| Given information |
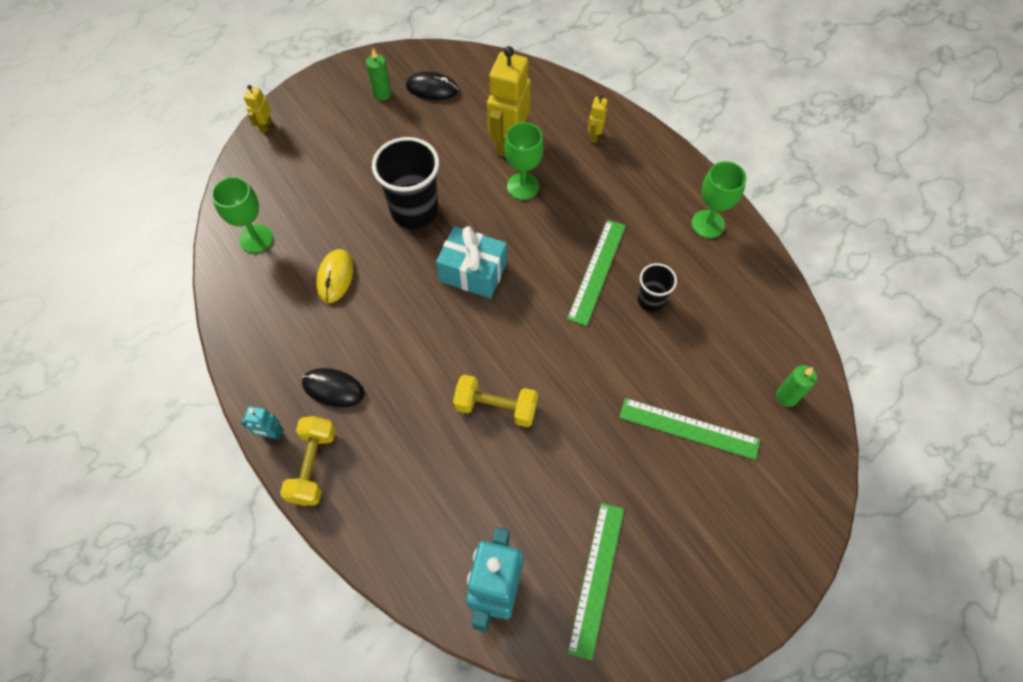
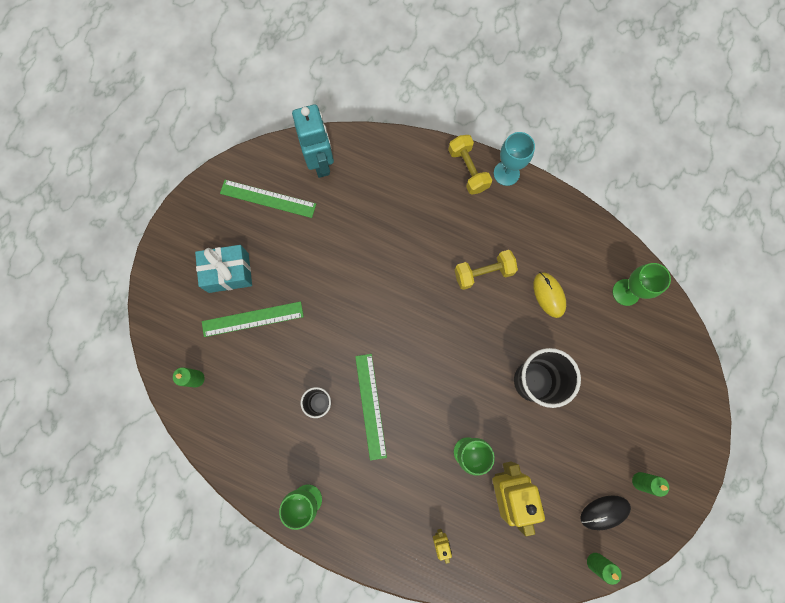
camera: 150 degrees right, 15 degrees up
(265, 126) = (703, 391): yellow robot -> none
(271, 434) = (506, 173): turquoise robot -> turquoise goblet
(333, 388) = (491, 220): black mouse -> none
(467, 63) = (595, 562): none -> green candle
(473, 272) = (458, 353): turquoise gift -> turquoise gift (228, 273)
(496, 407) = (382, 264): yellow dumbbell -> yellow dumbbell (483, 273)
(597, 578) = (268, 199): green ruler -> green ruler turned 60 degrees counterclockwise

| Work to be completed |
Word for word, restate the whole listing and drop the images.

| Solution for this exercise |
camera: 150 degrees right, 15 degrees up
(265, 126) = (703, 391): yellow robot -> none
(271, 434) = (506, 173): turquoise robot -> turquoise goblet
(333, 388) = (491, 220): black mouse -> none
(467, 63) = (595, 562): none -> green candle
(473, 272) = (458, 353): turquoise gift -> turquoise gift (228, 273)
(496, 407) = (382, 264): yellow dumbbell -> yellow dumbbell (483, 273)
(597, 578) = (268, 199): green ruler -> green ruler turned 60 degrees counterclockwise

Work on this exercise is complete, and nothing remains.